Work instructions:
Every record below should be copied exactly, with the pictures left out.

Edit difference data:
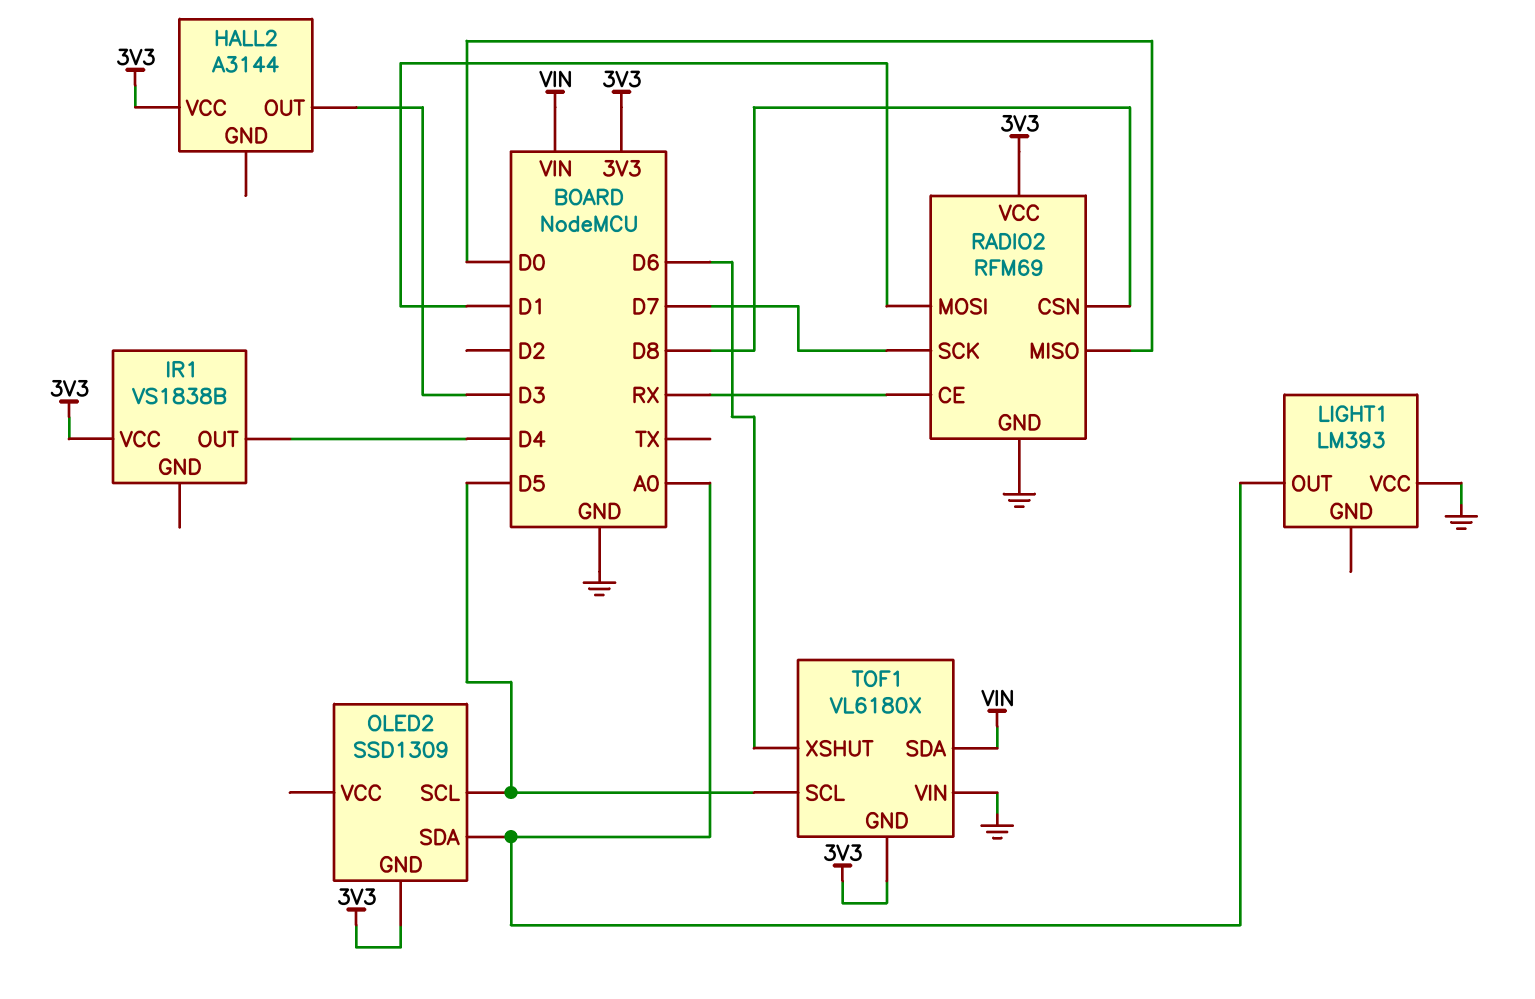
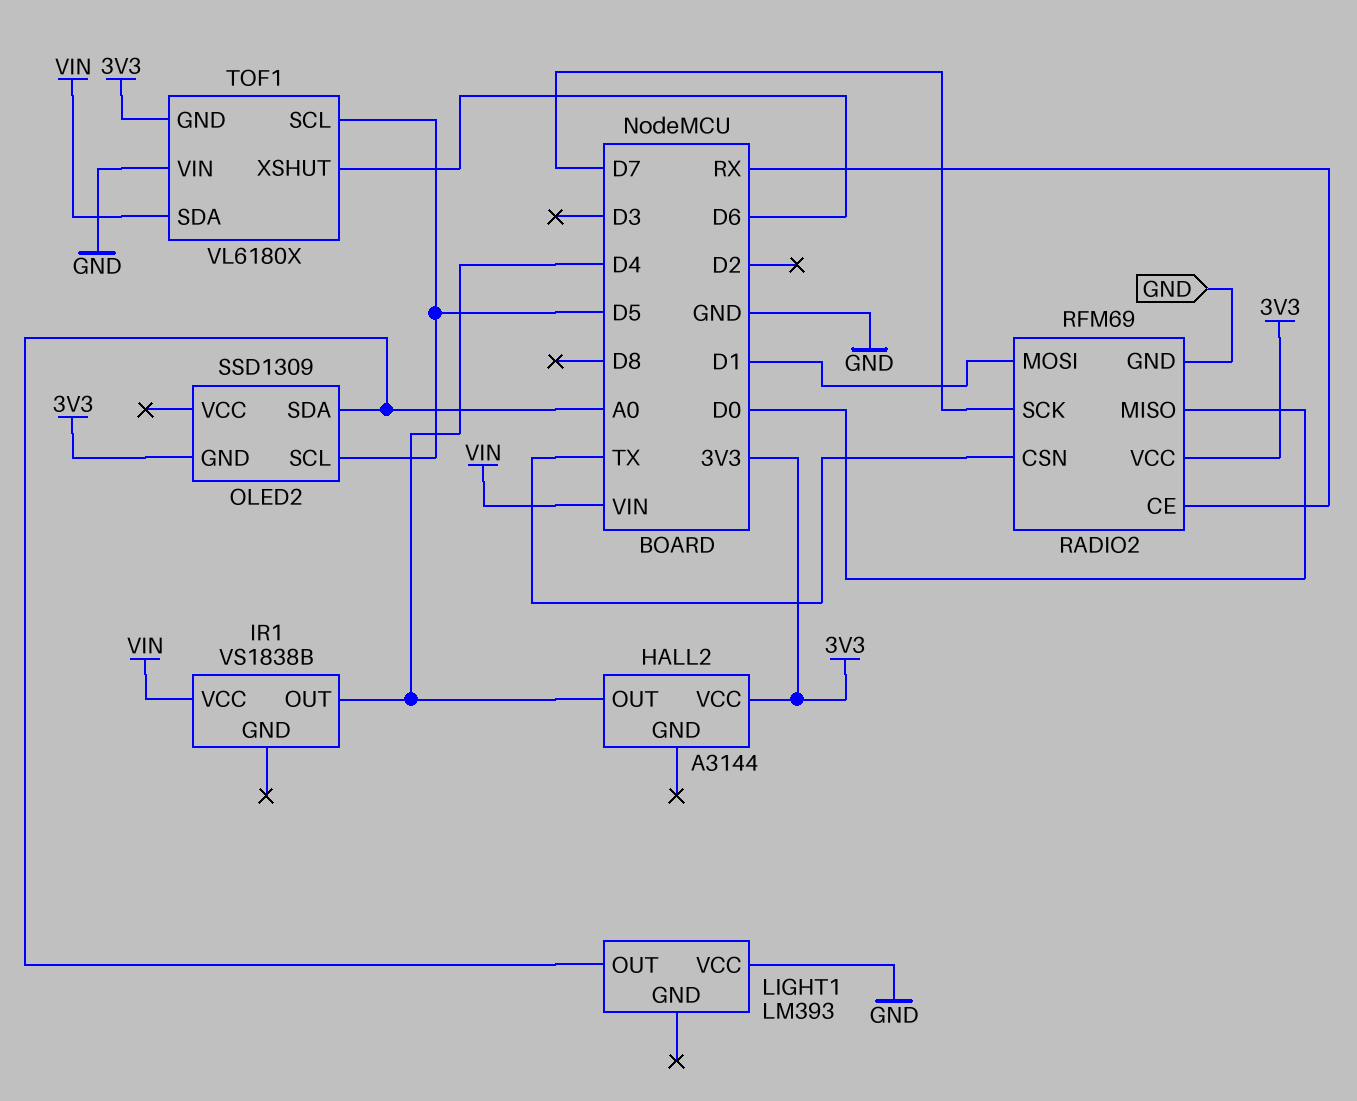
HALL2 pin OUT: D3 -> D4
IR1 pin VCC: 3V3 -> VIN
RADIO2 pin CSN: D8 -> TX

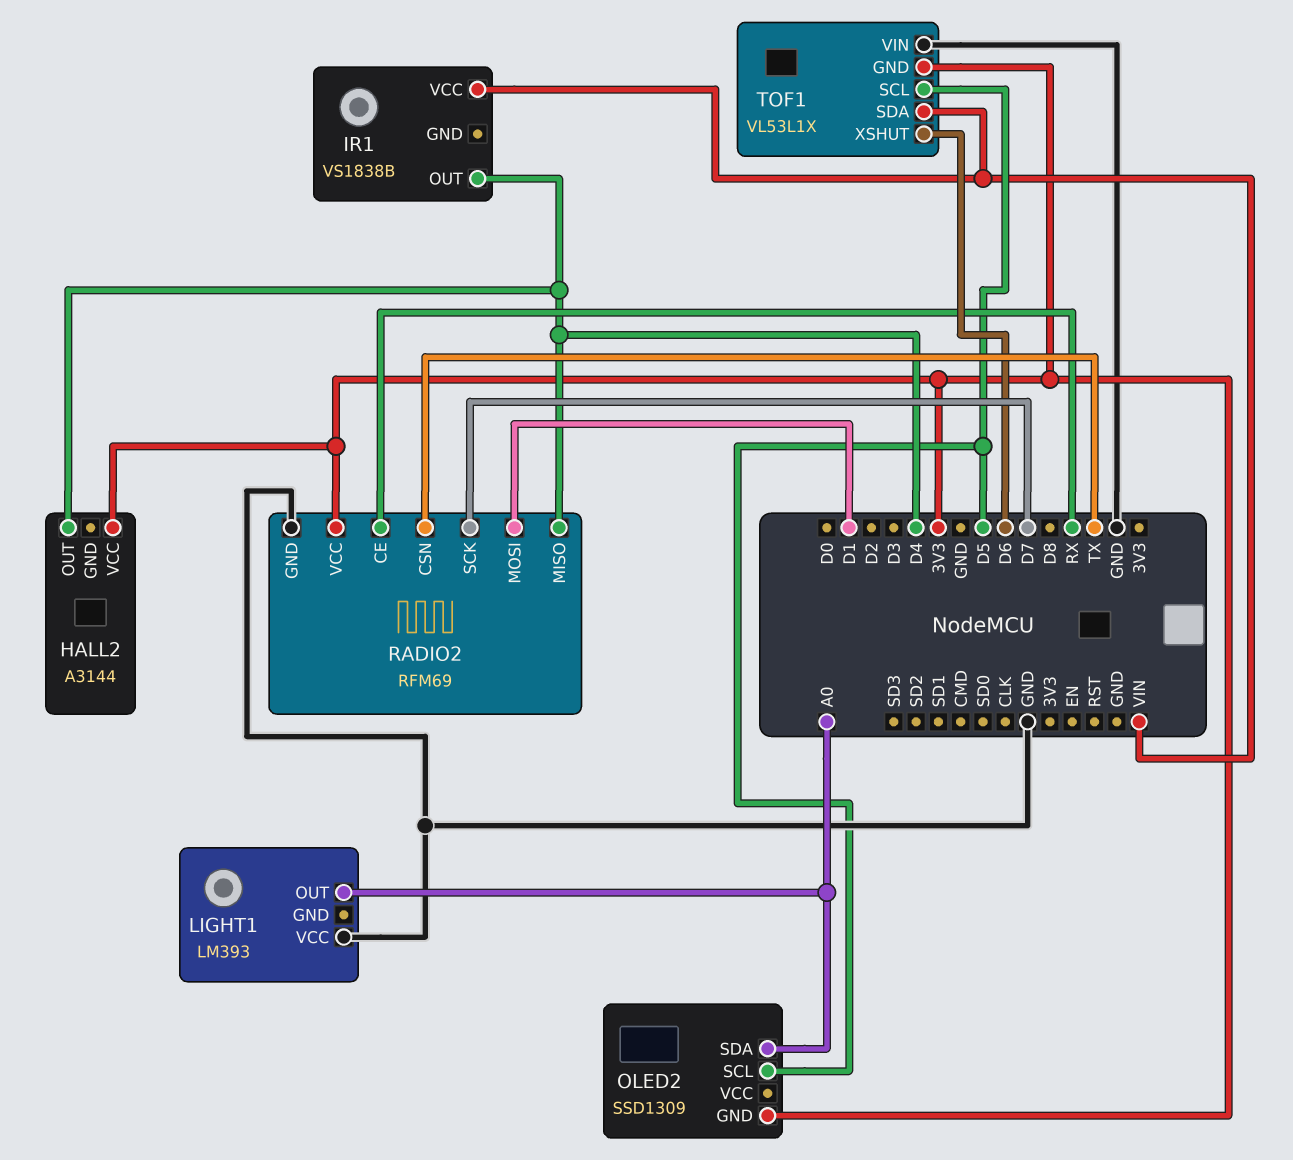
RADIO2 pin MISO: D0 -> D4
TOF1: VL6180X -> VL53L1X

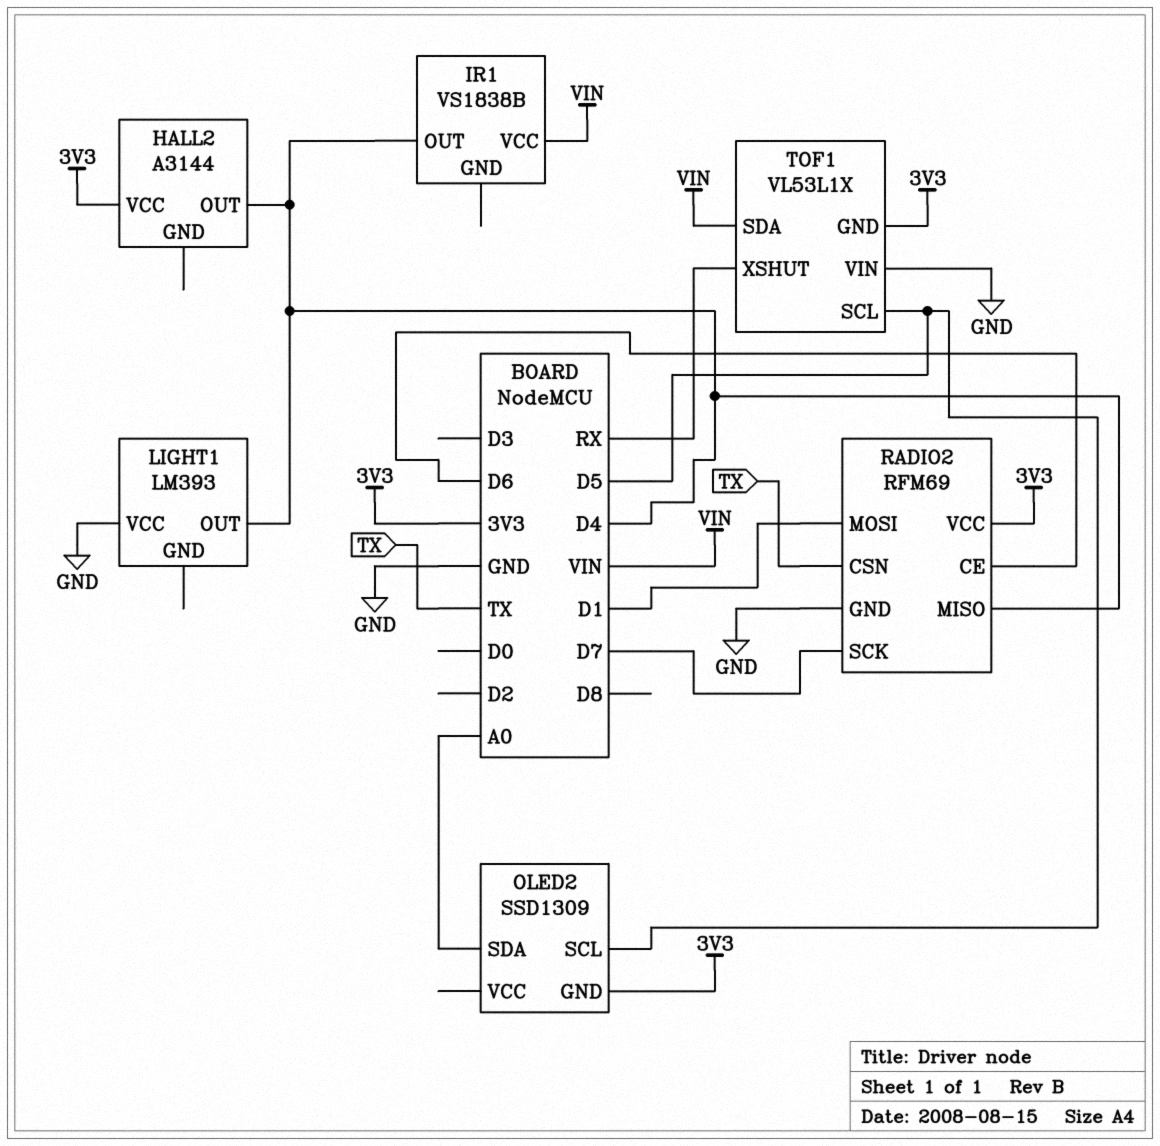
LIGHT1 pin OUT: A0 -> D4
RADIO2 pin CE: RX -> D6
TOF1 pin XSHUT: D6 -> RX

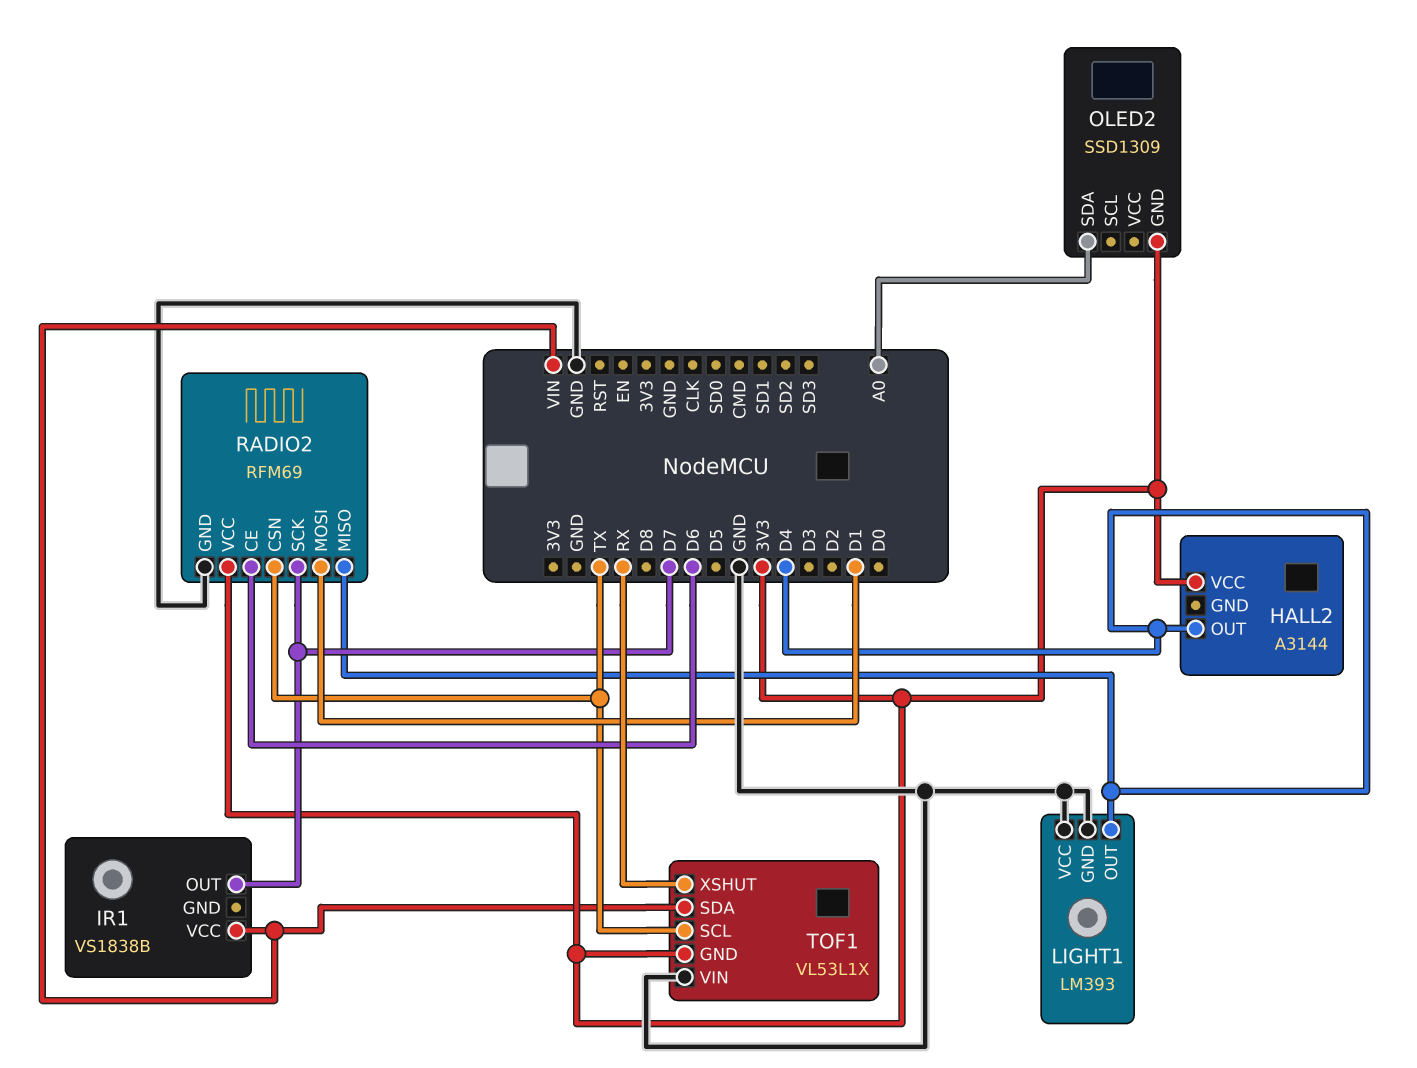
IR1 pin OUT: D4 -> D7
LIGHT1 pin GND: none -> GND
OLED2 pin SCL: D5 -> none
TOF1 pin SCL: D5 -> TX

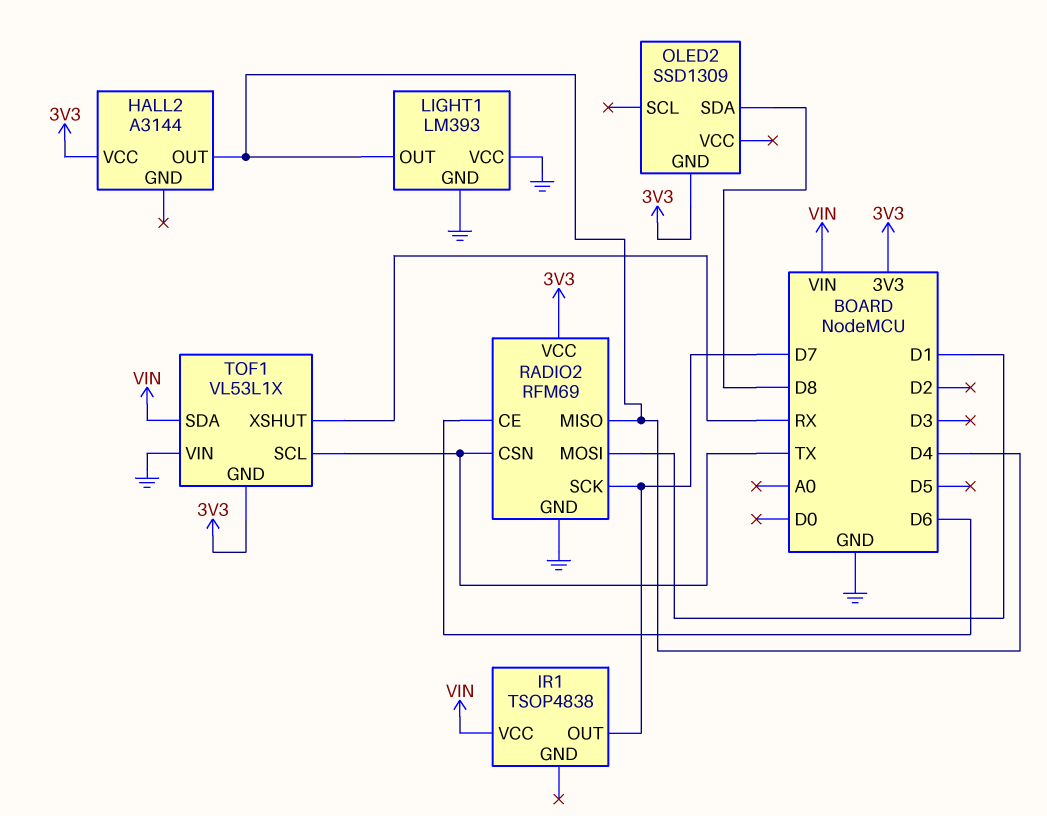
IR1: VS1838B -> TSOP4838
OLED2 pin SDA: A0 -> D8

Completed exercise:
HALL2 pin OUT: D3 -> D4
IR1 pin VCC: 3V3 -> VIN
RADIO2 pin CSN: D8 -> TX

RADIO2 pin MISO: D0 -> D4
TOF1: VL6180X -> VL53L1X

LIGHT1 pin OUT: A0 -> D4
RADIO2 pin CE: RX -> D6
TOF1 pin XSHUT: D6 -> RX

IR1 pin OUT: D4 -> D7
LIGHT1 pin GND: none -> GND
OLED2 pin SCL: D5 -> none
TOF1 pin SCL: D5 -> TX

IR1: VS1838B -> TSOP4838
OLED2 pin SDA: A0 -> D8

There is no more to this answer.